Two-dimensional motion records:

[Start of section]

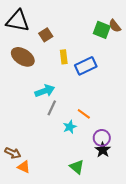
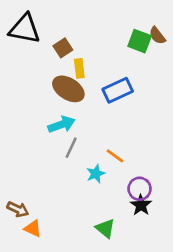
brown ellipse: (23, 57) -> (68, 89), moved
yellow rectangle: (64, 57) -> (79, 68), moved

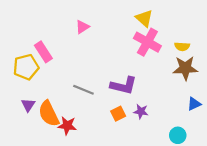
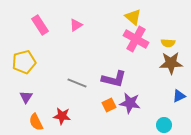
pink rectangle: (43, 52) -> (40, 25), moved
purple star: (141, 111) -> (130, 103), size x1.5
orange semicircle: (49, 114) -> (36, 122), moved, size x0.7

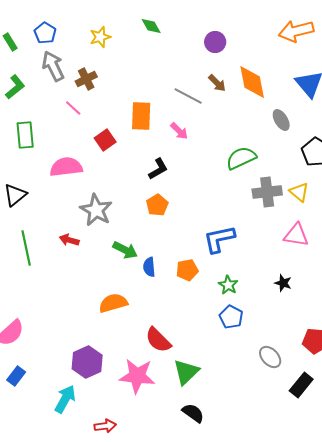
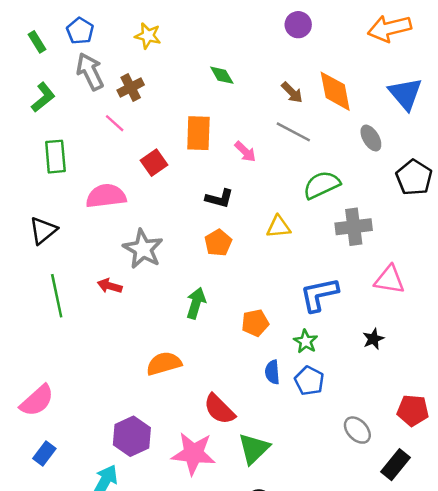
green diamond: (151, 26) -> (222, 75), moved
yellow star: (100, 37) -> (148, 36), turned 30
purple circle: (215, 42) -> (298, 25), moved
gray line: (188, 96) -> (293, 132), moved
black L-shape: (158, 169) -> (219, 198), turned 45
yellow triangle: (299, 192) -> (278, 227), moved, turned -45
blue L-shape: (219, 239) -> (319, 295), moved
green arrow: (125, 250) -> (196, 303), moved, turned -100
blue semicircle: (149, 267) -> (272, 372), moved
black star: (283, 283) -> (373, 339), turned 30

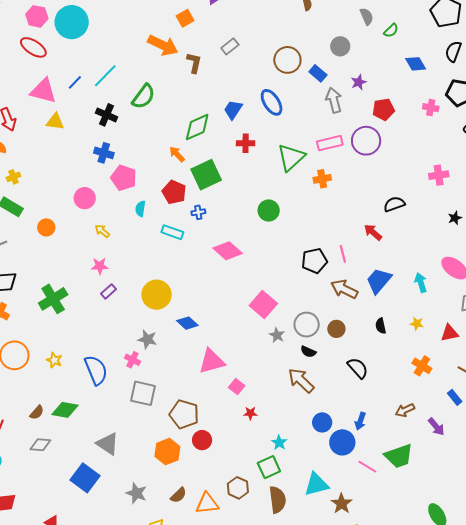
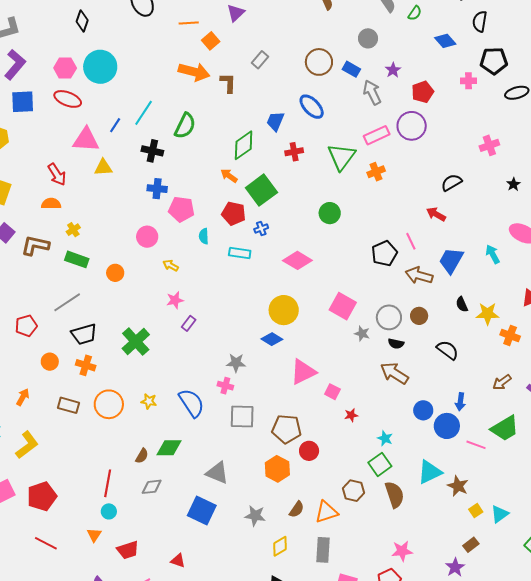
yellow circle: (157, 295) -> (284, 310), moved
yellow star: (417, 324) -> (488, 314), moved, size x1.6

[End of section]
[Start of section]

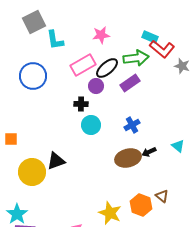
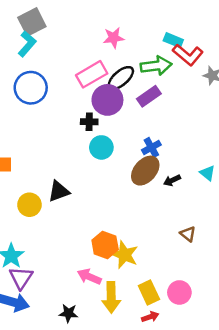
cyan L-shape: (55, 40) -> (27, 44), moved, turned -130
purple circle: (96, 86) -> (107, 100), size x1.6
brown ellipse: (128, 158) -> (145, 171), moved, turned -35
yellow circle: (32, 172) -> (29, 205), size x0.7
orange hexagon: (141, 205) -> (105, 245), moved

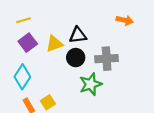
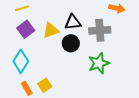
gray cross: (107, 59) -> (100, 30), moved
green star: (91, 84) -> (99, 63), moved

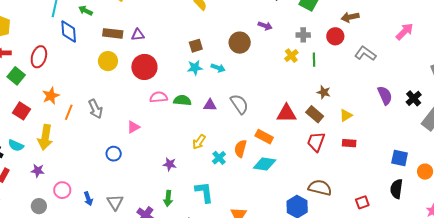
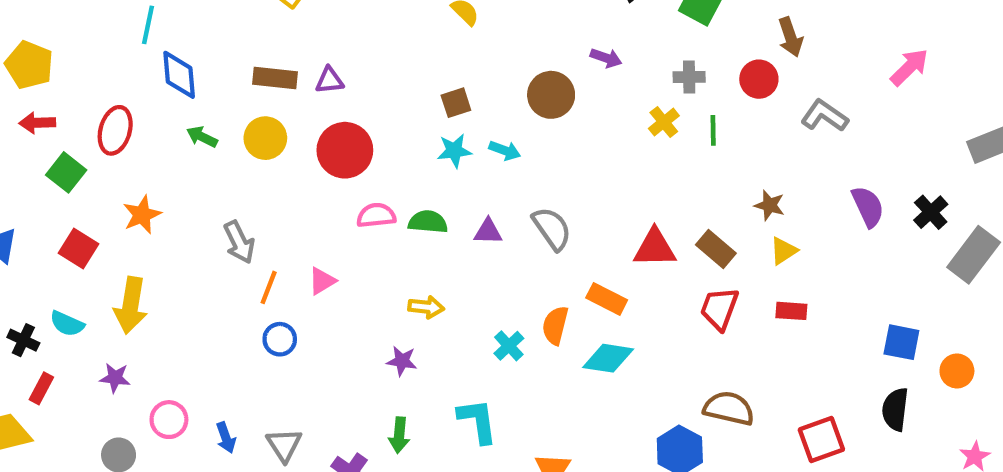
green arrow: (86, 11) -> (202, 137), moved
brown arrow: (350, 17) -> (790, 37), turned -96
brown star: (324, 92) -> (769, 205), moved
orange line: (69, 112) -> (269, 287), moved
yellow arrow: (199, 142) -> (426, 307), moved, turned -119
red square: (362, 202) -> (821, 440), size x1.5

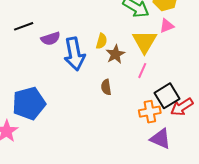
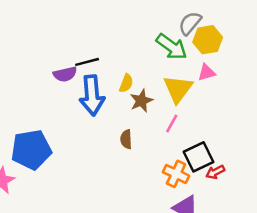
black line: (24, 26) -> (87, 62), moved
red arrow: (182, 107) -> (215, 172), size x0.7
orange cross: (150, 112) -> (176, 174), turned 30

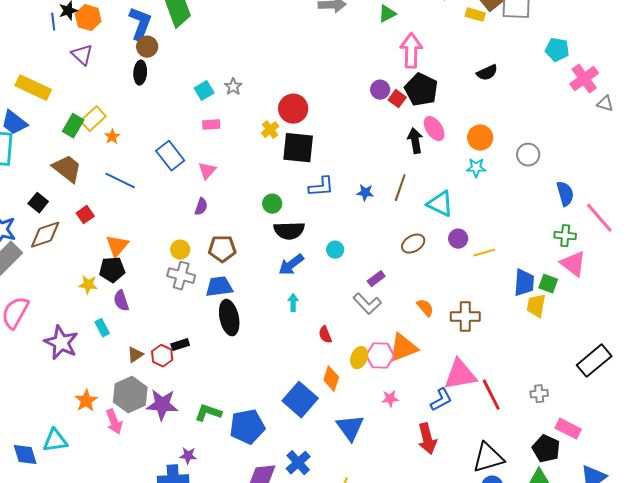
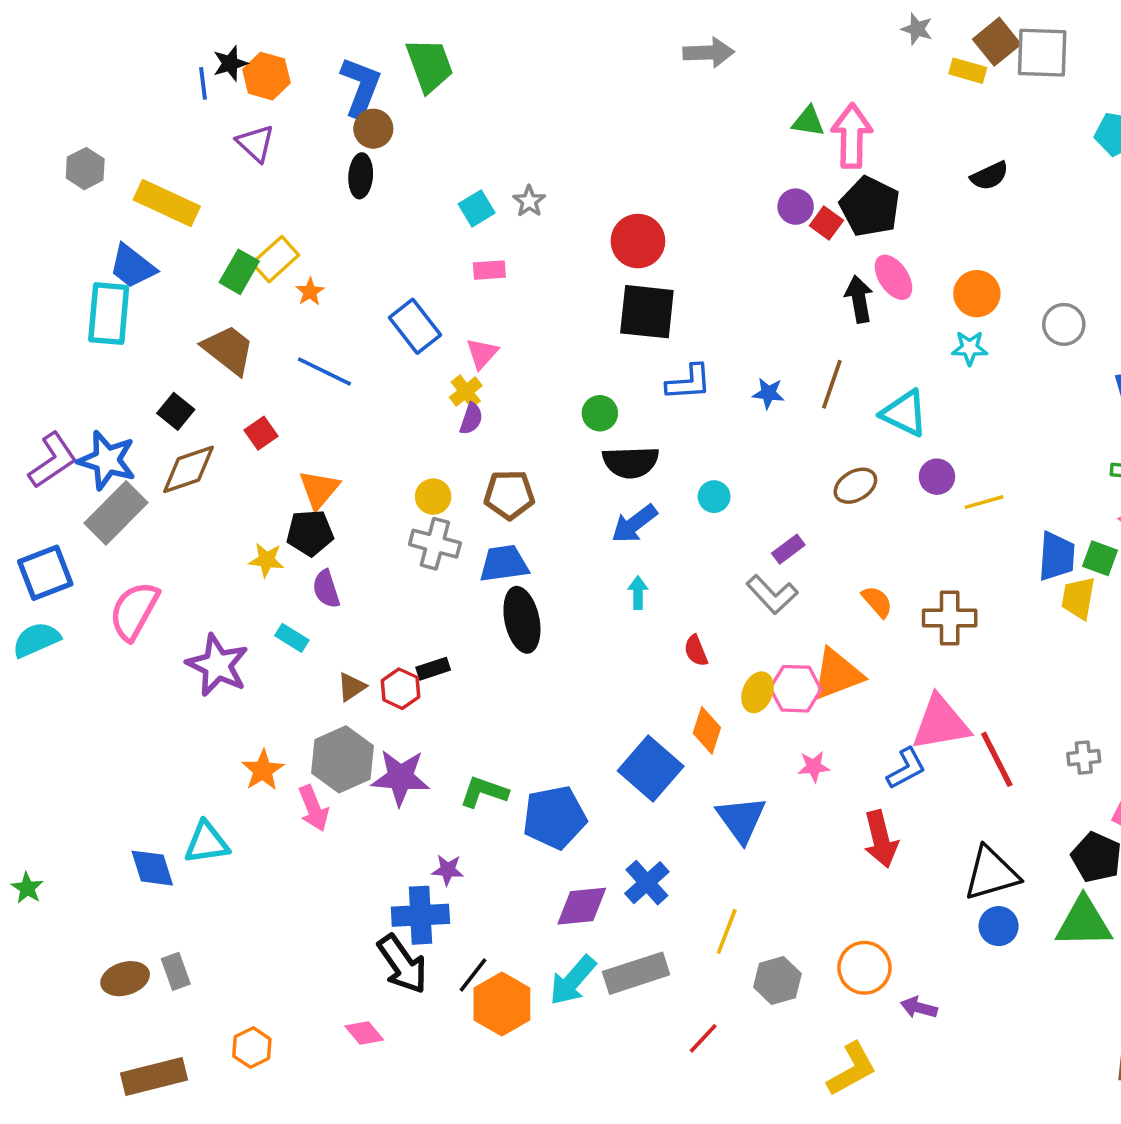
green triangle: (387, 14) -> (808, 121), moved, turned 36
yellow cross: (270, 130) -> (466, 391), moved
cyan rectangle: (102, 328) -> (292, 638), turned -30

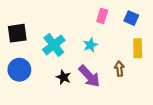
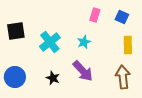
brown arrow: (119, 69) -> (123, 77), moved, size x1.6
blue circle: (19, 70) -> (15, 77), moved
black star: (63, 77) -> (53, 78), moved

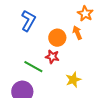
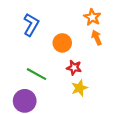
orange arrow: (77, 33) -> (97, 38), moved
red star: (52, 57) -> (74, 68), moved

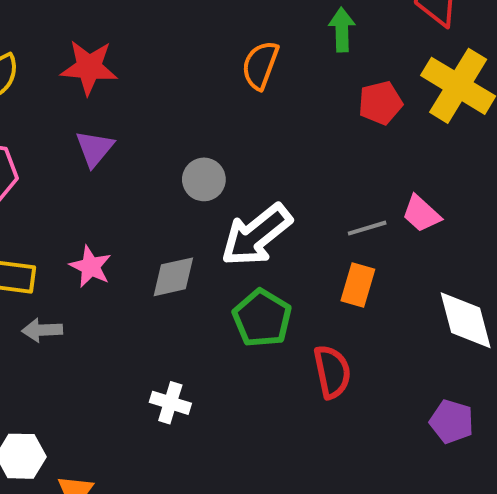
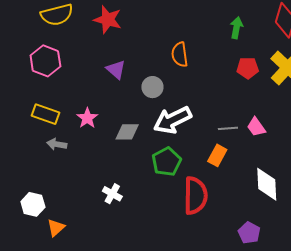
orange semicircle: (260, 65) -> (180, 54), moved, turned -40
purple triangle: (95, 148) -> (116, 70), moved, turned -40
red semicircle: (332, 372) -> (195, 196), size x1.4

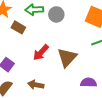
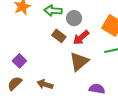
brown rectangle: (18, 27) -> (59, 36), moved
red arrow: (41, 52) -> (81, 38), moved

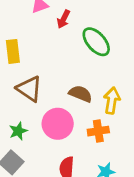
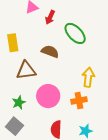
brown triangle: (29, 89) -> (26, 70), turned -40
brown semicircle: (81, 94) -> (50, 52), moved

[End of section]
[Start of section]

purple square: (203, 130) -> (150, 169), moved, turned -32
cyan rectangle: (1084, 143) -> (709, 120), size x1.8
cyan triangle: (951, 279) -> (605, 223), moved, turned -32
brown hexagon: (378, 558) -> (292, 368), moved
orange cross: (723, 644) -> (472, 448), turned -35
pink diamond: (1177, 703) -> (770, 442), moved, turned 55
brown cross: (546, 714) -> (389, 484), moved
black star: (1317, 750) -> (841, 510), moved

[End of section]

AIM OF THE EXERCISE: The required answer is the exact run of lines above starting at the line with "cyan rectangle: (1084, 143)" and ending at the line with "black star: (1317, 750) -> (841, 510), moved", with both ends present.

RESULT OF THE TASK:
cyan rectangle: (1084, 143) -> (709, 120), size x1.8
cyan triangle: (951, 279) -> (605, 223), moved, turned -32
brown hexagon: (378, 558) -> (292, 368), moved
orange cross: (723, 644) -> (472, 448), turned -35
pink diamond: (1177, 703) -> (770, 442), moved, turned 55
brown cross: (546, 714) -> (389, 484), moved
black star: (1317, 750) -> (841, 510), moved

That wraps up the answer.